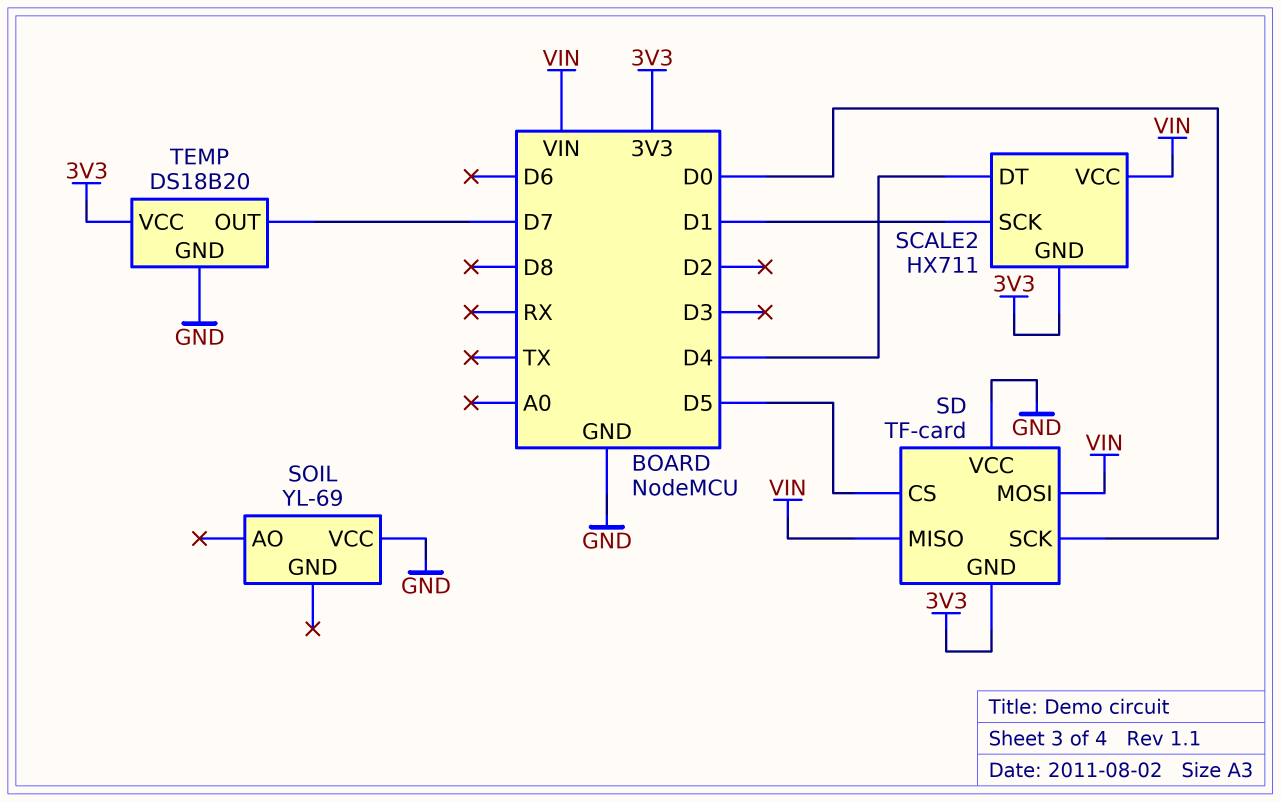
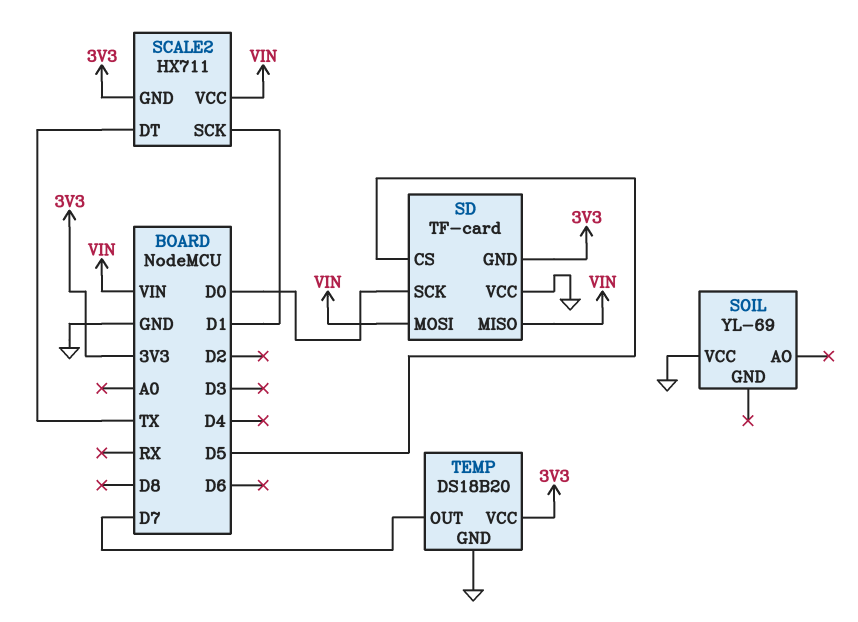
SCALE2 pin DT: D4 -> TX

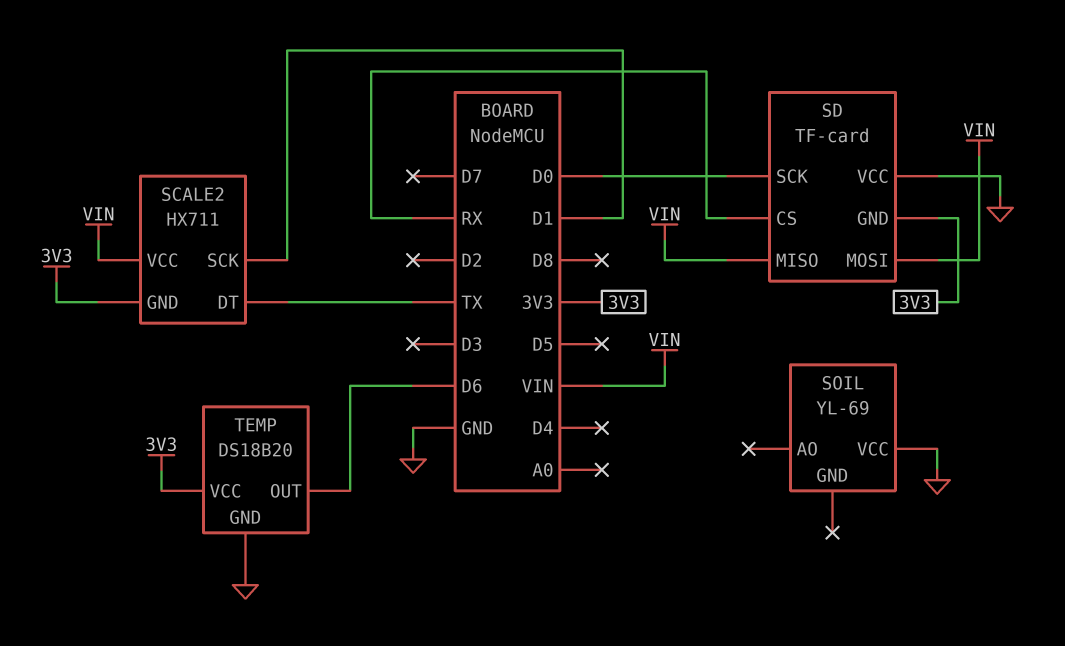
SD pin CS: D5 -> RX
TEMP pin OUT: D7 -> D6

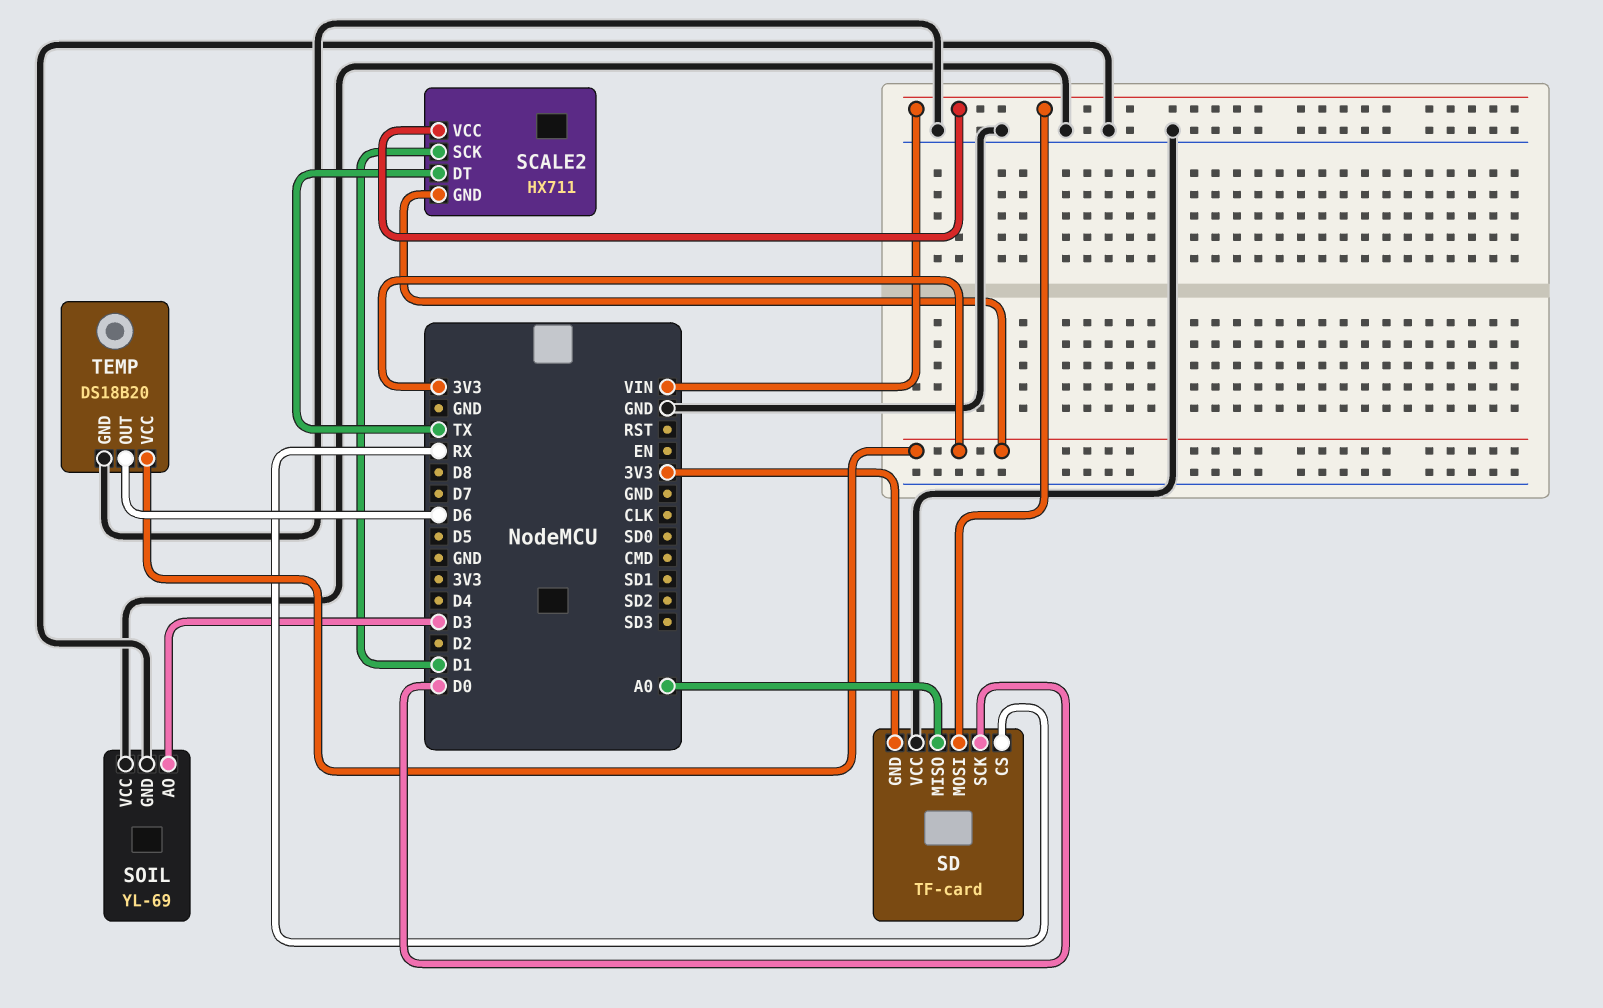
SD pin MISO: VIN -> A0
SOIL pin AO: none -> D3
SOIL pin GND: none -> GND

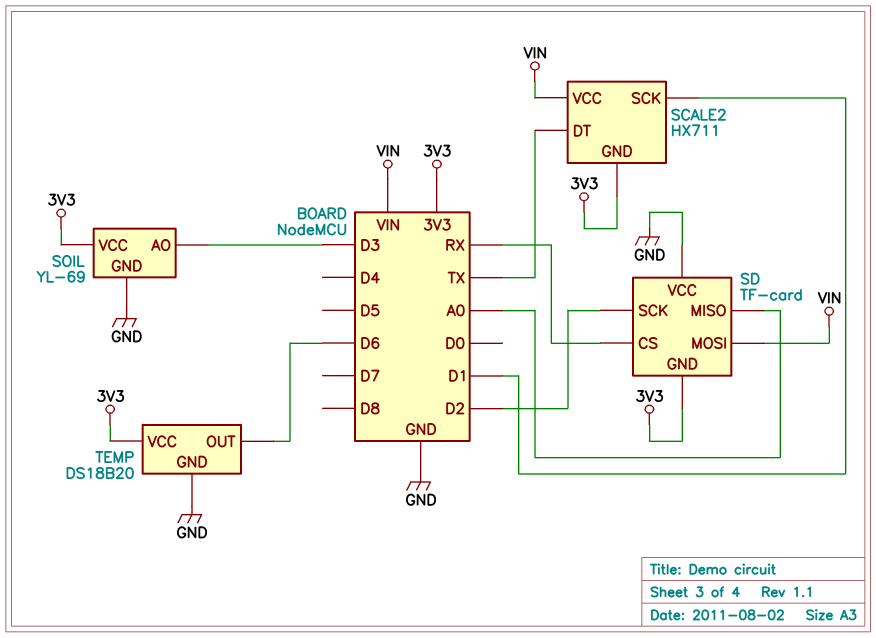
SD pin SCK: D0 -> D2
SOIL pin VCC: GND -> 3V3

=== Brief ===
The lines to be extracted begin at the line containing "TEMP pin OUT: D7 -> D6" and continue through the final line of the material above, both ends included. Reproduce them exactly, without the pictures.

=== Exercise result ===
TEMP pin OUT: D7 -> D6

SD pin MISO: VIN -> A0
SOIL pin AO: none -> D3
SOIL pin GND: none -> GND

SD pin SCK: D0 -> D2
SOIL pin VCC: GND -> 3V3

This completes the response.